BEGIN

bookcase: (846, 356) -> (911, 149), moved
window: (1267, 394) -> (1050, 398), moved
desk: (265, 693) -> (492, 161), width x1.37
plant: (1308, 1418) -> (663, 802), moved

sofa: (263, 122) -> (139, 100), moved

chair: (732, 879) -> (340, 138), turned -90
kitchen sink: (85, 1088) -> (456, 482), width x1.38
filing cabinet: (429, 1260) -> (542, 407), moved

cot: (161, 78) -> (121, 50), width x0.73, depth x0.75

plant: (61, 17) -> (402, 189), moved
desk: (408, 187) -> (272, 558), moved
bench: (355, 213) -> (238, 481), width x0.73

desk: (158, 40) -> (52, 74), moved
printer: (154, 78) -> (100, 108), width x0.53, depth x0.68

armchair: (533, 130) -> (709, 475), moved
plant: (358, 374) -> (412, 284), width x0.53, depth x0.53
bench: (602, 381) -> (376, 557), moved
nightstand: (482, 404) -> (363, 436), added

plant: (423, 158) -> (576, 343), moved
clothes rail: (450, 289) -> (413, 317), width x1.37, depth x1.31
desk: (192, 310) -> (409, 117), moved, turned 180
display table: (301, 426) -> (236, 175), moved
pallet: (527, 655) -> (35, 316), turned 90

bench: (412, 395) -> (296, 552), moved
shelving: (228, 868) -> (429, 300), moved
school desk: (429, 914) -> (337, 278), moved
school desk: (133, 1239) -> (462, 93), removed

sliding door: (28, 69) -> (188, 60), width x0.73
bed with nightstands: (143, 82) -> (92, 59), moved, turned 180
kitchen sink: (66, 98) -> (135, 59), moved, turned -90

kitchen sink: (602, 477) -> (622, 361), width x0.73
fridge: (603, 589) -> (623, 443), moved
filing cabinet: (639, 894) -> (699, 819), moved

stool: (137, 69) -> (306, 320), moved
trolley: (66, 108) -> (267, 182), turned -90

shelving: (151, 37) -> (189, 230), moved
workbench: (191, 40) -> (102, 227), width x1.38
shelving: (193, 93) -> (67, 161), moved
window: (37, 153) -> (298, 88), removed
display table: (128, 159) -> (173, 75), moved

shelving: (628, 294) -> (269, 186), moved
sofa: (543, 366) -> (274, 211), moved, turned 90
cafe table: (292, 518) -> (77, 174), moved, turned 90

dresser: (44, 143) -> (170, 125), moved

END

# Task statement
Each line in the records above that contains the word "cabinet" must be copied.

# Your response
filing cabinet: (429, 1260) -> (542, 407), moved
filing cabinet: (639, 894) -> (699, 819), moved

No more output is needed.